▸ PROVIDED RECORDS:

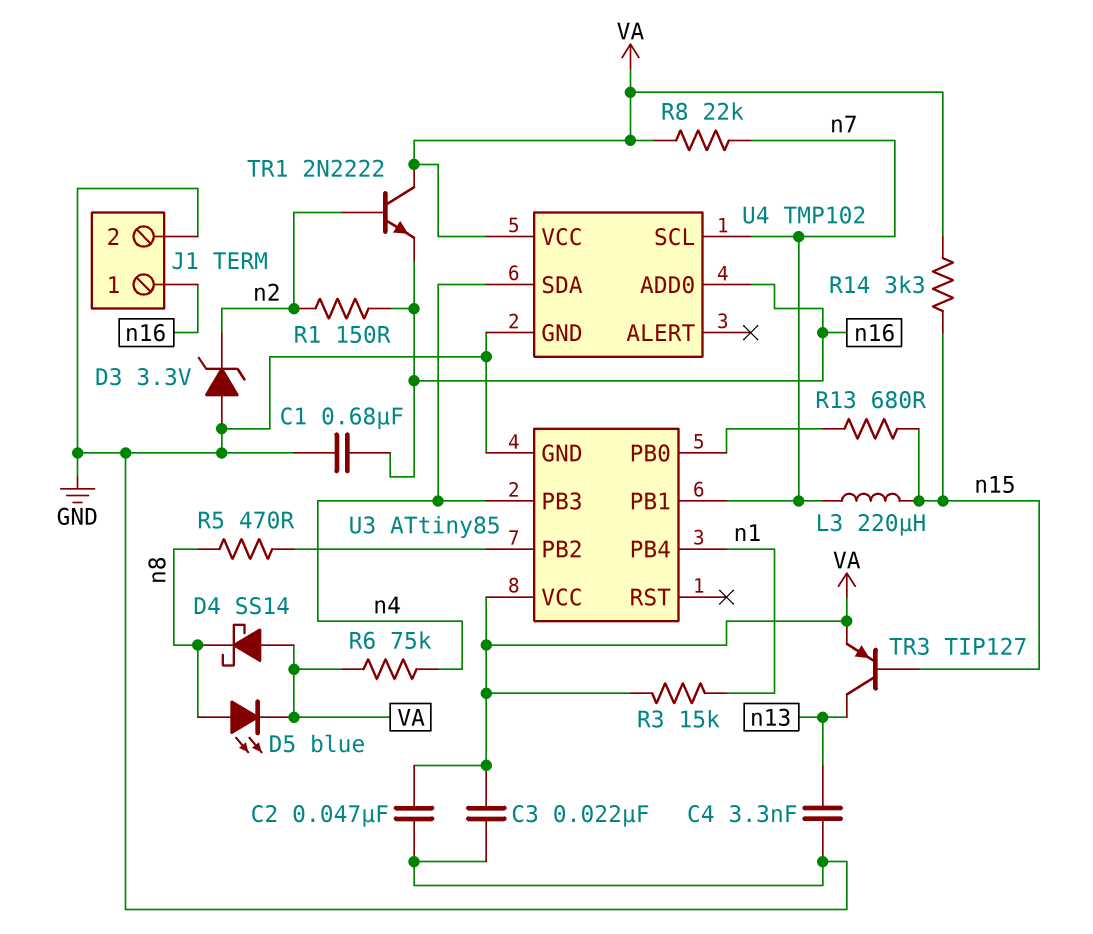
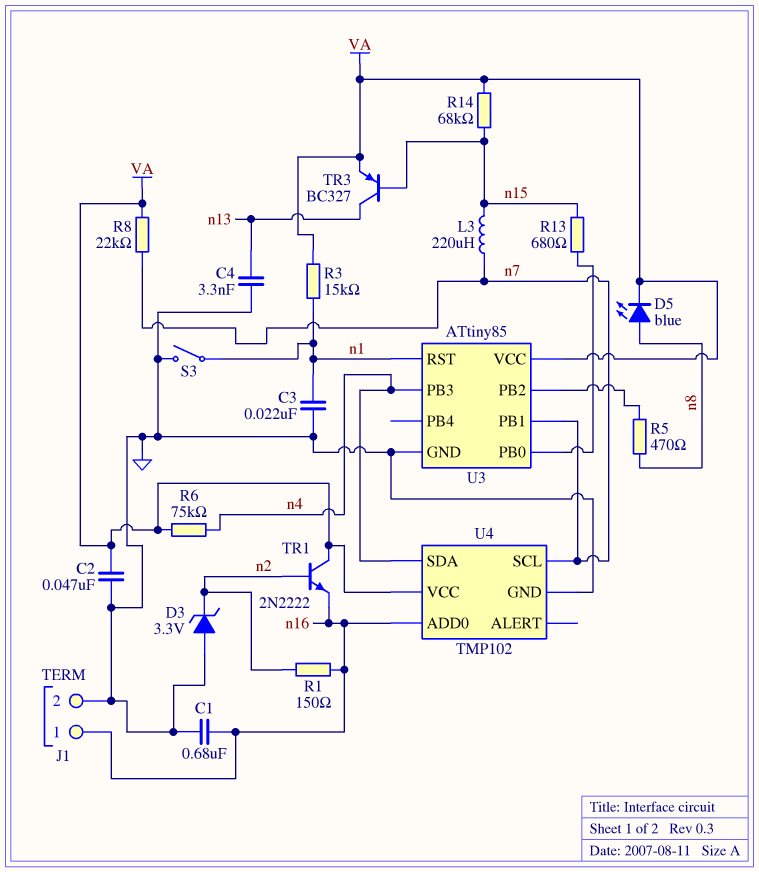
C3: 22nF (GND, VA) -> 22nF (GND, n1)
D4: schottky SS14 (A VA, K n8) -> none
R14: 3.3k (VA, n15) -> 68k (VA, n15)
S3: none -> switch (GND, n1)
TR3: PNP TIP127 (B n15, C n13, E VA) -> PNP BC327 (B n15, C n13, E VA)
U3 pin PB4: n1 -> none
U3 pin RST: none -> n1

▸ WHAT IS NEEDED: The answer must restate each entry word for word and contain no images.

▸ SOLVED EXERCISE:
C3: 22nF (GND, VA) -> 22nF (GND, n1)
D4: schottky SS14 (A VA, K n8) -> none
R14: 3.3k (VA, n15) -> 68k (VA, n15)
S3: none -> switch (GND, n1)
TR3: PNP TIP127 (B n15, C n13, E VA) -> PNP BC327 (B n15, C n13, E VA)
U3 pin PB4: n1 -> none
U3 pin RST: none -> n1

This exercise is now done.